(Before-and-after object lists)

____________

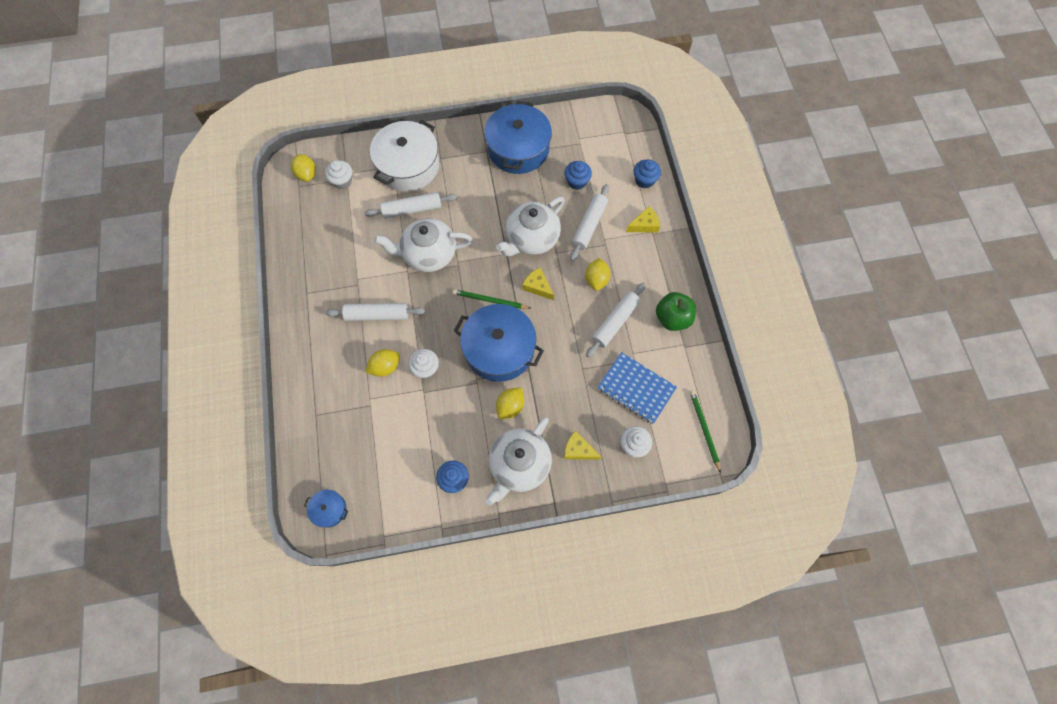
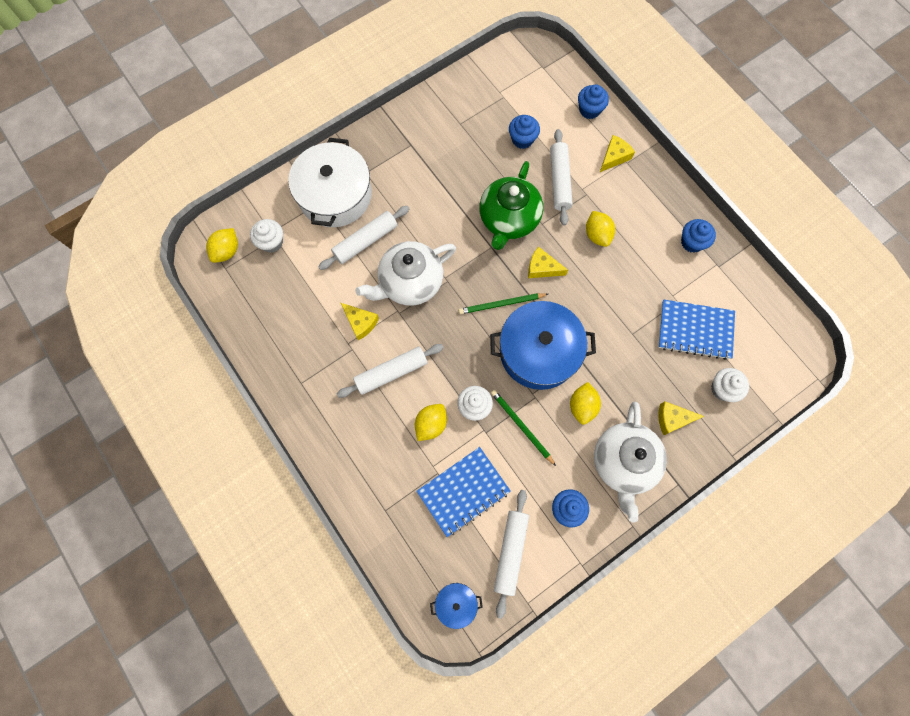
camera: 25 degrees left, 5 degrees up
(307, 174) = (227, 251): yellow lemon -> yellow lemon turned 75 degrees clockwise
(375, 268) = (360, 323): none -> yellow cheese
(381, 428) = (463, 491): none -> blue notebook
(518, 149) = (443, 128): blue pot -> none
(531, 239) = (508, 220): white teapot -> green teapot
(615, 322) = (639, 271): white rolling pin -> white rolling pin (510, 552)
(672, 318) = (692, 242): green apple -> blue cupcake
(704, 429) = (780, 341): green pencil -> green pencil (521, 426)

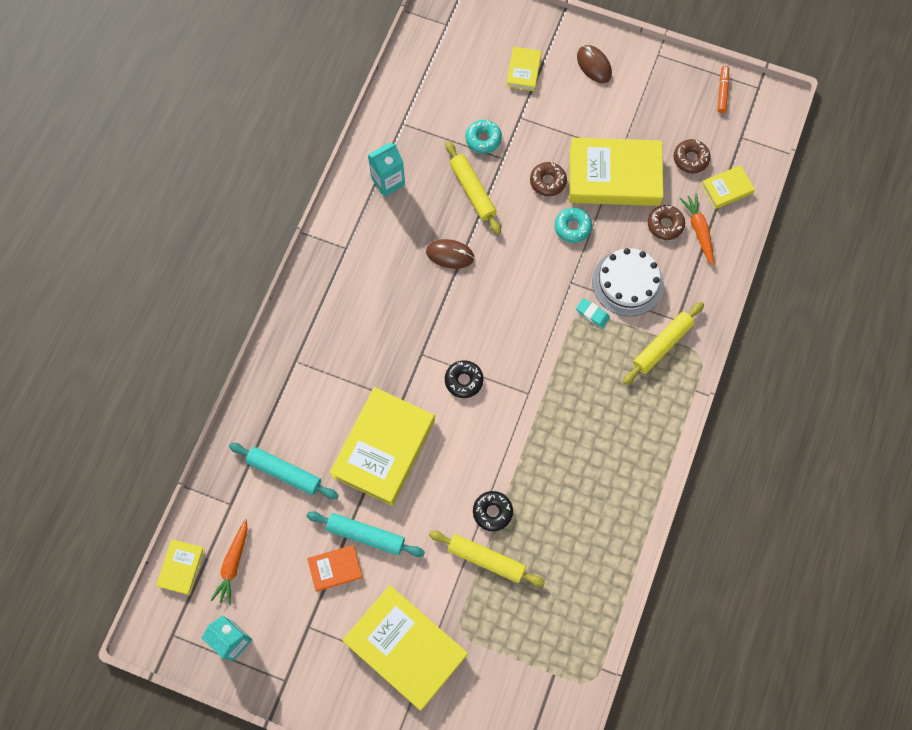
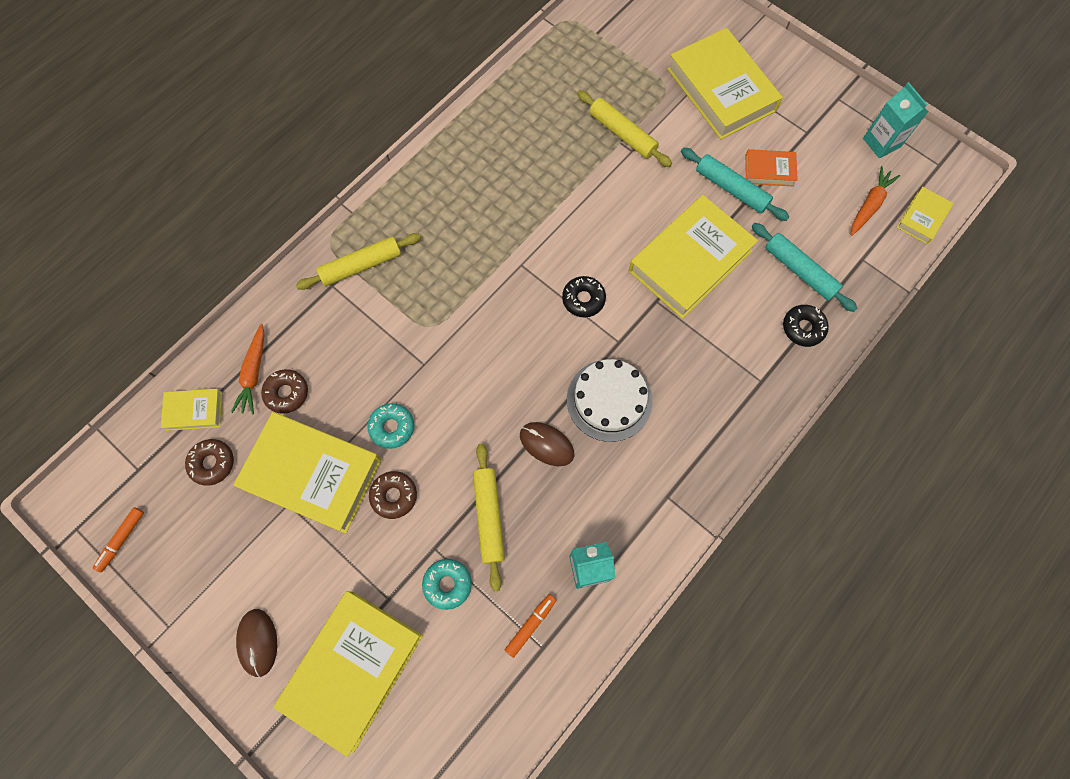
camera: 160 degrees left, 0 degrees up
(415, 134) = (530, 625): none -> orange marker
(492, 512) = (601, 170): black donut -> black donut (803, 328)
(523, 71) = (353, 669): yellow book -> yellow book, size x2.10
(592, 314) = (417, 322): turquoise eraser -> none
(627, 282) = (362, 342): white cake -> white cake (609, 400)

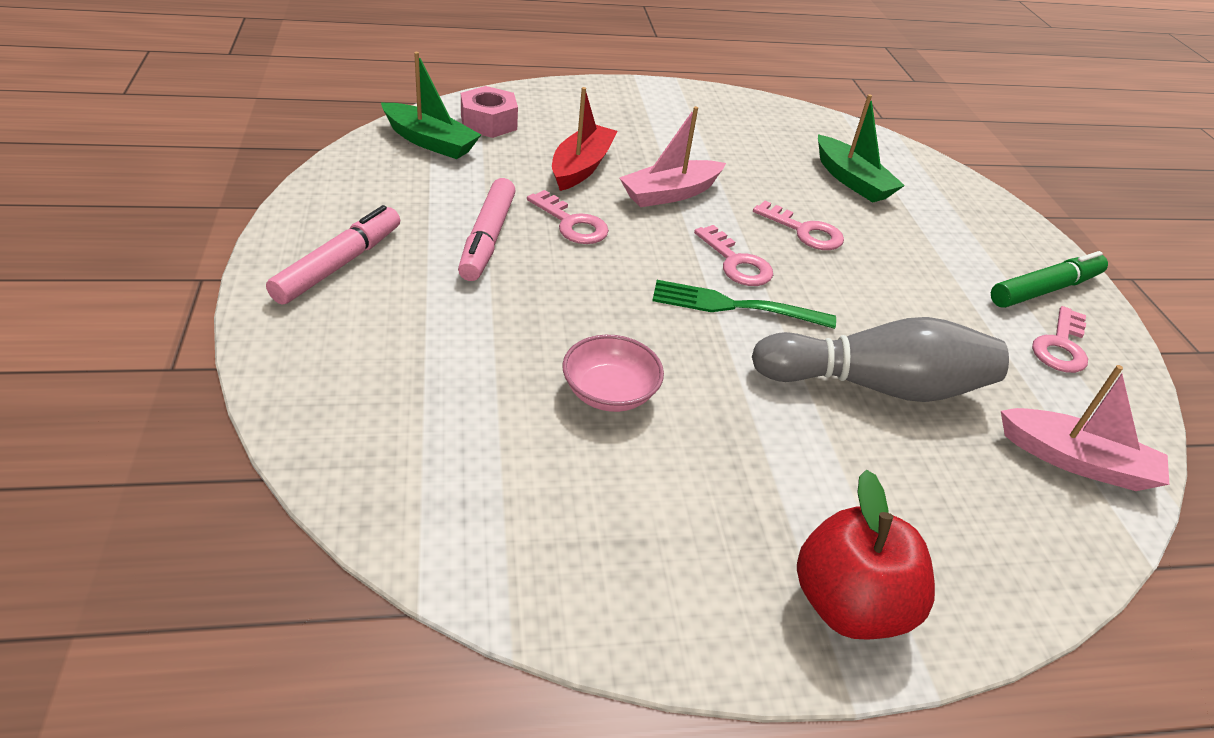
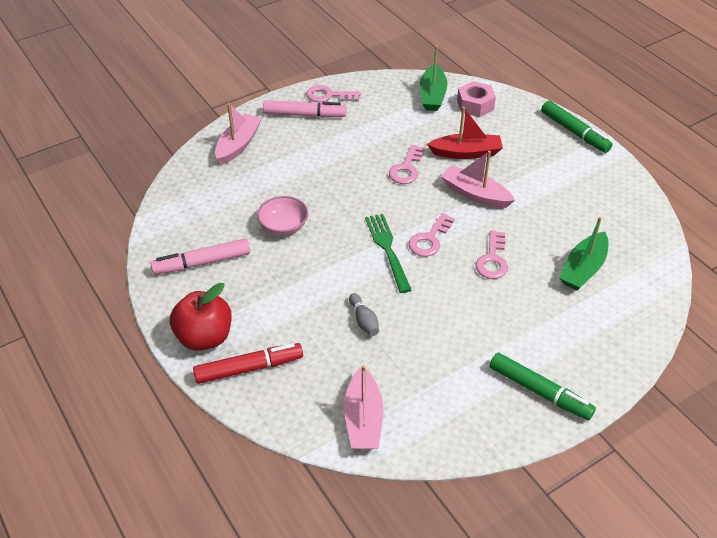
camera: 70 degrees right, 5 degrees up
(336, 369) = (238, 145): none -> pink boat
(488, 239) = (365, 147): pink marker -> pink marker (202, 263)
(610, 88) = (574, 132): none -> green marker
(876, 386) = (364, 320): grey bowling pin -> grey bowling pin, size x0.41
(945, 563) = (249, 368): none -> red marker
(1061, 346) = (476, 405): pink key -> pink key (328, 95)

____________

(WHAT IS EXPECTED): Each line from the one containing "camera: 70 degrees right, 5 degrees up" to the last line above must be returned exactly, and no line outside that range.

(WRITTEN ANSWER):
camera: 70 degrees right, 5 degrees up
(336, 369) = (238, 145): none -> pink boat
(488, 239) = (365, 147): pink marker -> pink marker (202, 263)
(610, 88) = (574, 132): none -> green marker
(876, 386) = (364, 320): grey bowling pin -> grey bowling pin, size x0.41
(945, 563) = (249, 368): none -> red marker
(1061, 346) = (476, 405): pink key -> pink key (328, 95)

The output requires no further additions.